> **Instructions for the task**
An exact transcription of every record below is required, with the pictures left out.

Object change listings
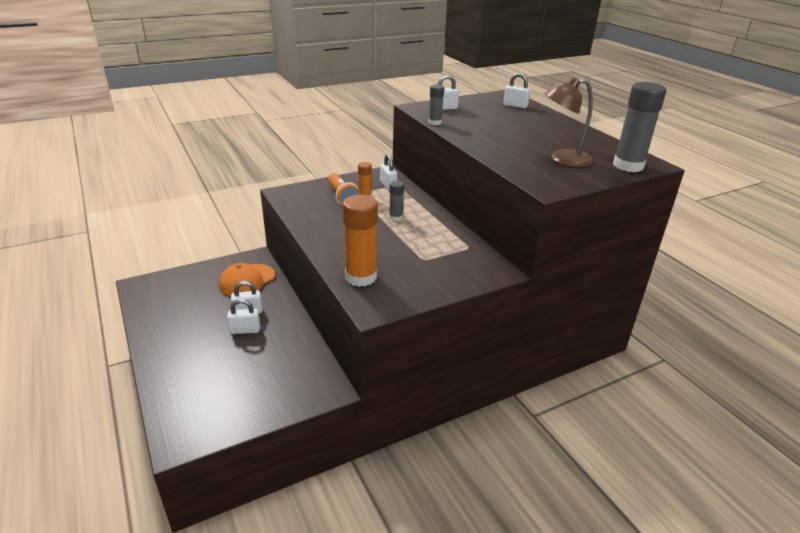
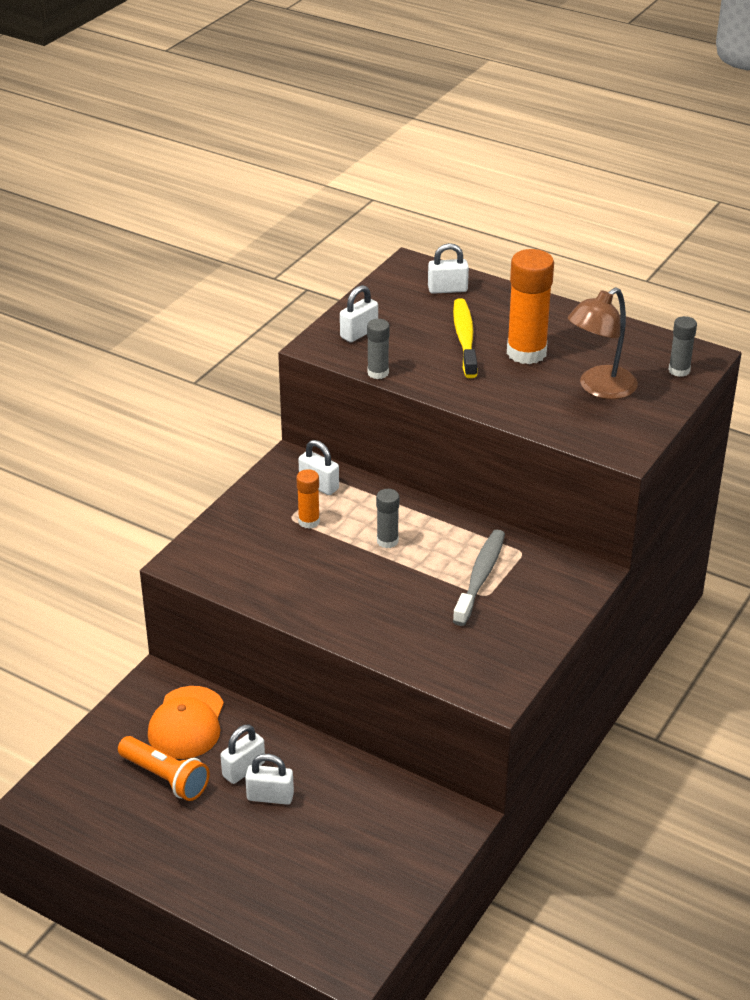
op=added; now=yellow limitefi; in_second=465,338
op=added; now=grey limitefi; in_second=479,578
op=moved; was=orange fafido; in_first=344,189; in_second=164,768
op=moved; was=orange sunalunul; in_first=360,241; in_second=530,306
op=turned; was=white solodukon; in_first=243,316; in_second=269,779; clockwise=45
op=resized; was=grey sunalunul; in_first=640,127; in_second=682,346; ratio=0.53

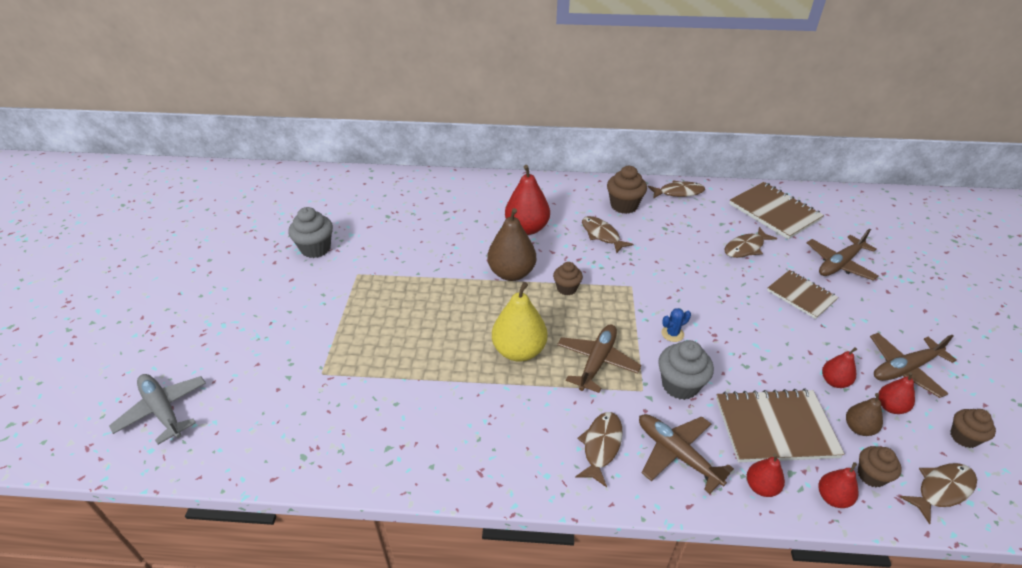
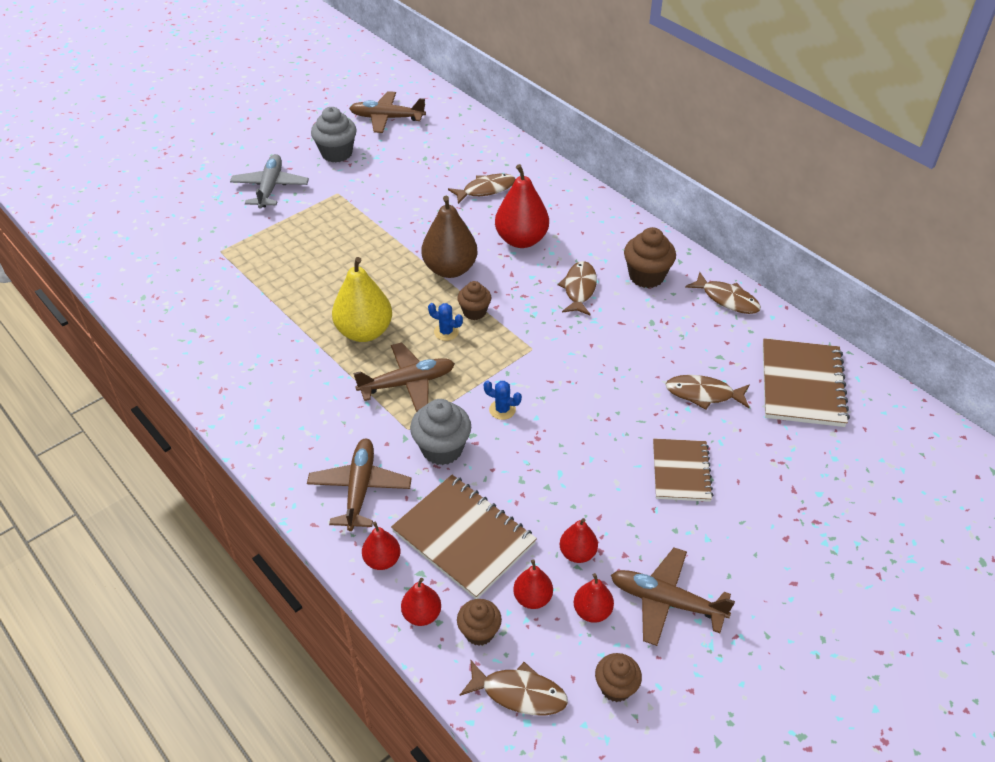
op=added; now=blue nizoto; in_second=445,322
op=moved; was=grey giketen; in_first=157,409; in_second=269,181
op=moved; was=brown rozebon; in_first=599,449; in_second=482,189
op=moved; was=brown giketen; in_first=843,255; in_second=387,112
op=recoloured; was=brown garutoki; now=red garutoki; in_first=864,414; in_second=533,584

> **Answer for the task**
op=added; now=yellow limitefi; in_second=465,338
op=added; now=grey limitefi; in_second=479,578
op=moved; was=orange fafido; in_first=344,189; in_second=164,768
op=moved; was=orange sunalunul; in_first=360,241; in_second=530,306
op=turned; was=white solodukon; in_first=243,316; in_second=269,779; clockwise=45
op=resized; was=grey sunalunul; in_first=640,127; in_second=682,346; ratio=0.53

op=added; now=blue nizoto; in_second=445,322
op=moved; was=grey giketen; in_first=157,409; in_second=269,181
op=moved; was=brown rozebon; in_first=599,449; in_second=482,189
op=moved; was=brown giketen; in_first=843,255; in_second=387,112
op=recoloured; was=brown garutoki; now=red garutoki; in_first=864,414; in_second=533,584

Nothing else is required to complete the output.